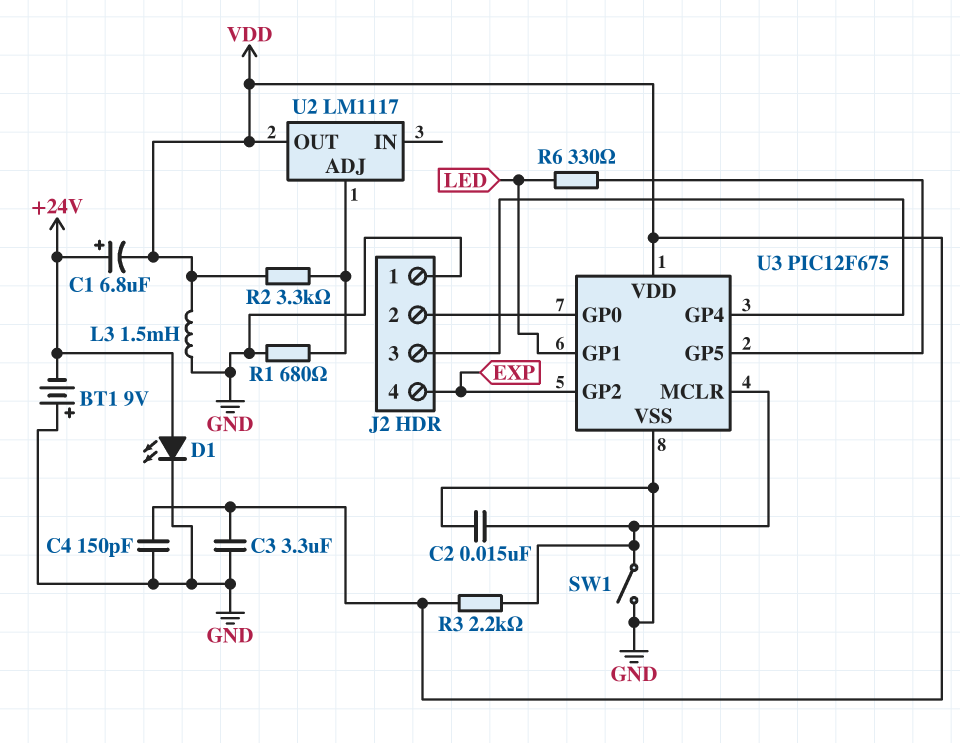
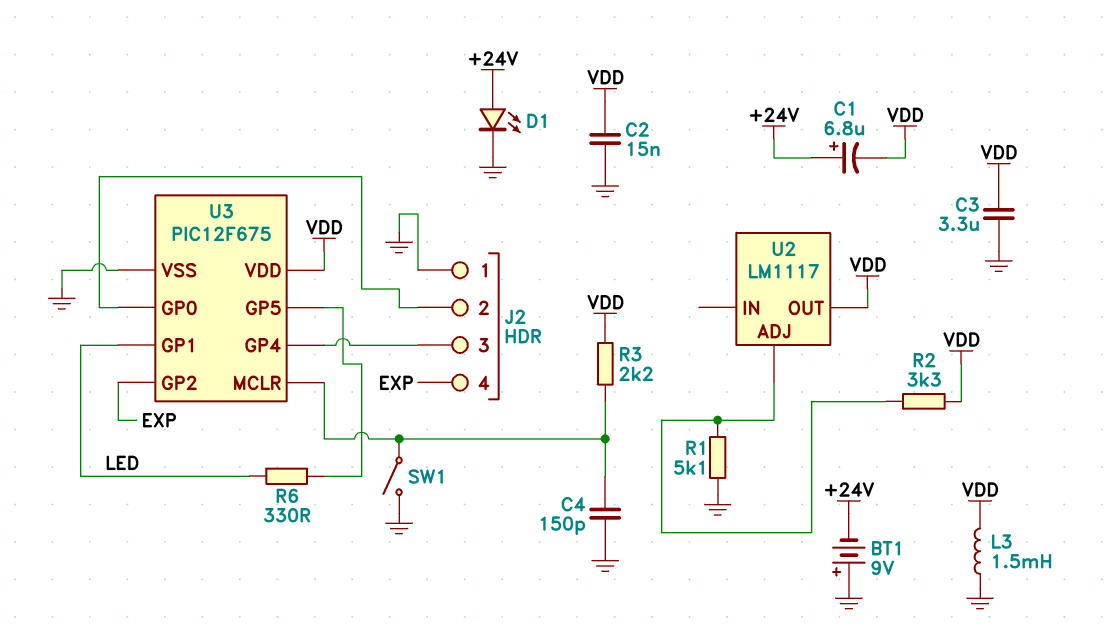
C2: 15nF (GND, U3/MCLR) -> 15nF (GND, VDD)
C4: 150pF (GND, VDD) -> 150pF (GND, U3/MCLR)
R1: 680 (GND, U2/ADJ) -> 5.1k (GND, U2/ADJ)

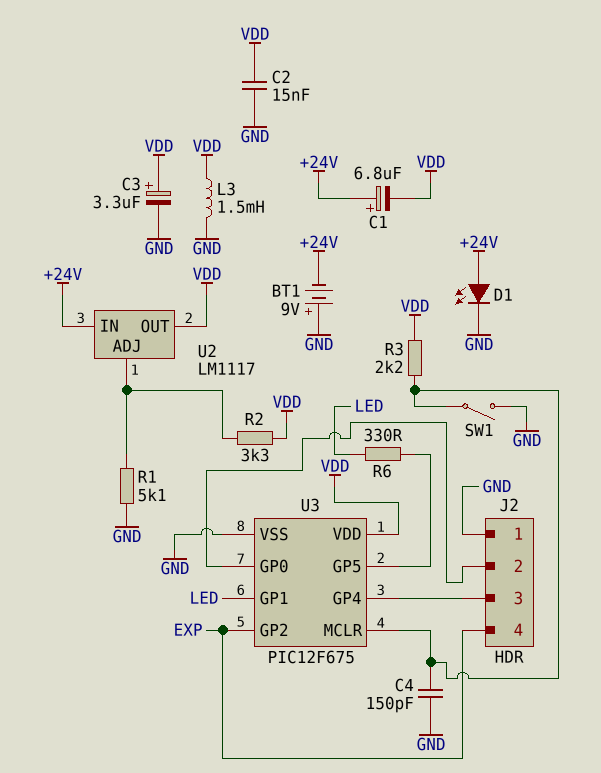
C3: 3.3uF (GND, VDD) -> 3.3uF (plus VDD, minus GND)
U2 pin IN: none -> +24V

----------------------------------------

**About this task**.
Above are records with pictures; repeat the records exactly and leave the pictures out.

**Expected answer**.
C2: 15nF (GND, U3/MCLR) -> 15nF (GND, VDD)
C4: 150pF (GND, VDD) -> 150pF (GND, U3/MCLR)
R1: 680 (GND, U2/ADJ) -> 5.1k (GND, U2/ADJ)

C3: 3.3uF (GND, VDD) -> 3.3uF (plus VDD, minus GND)
U2 pin IN: none -> +24V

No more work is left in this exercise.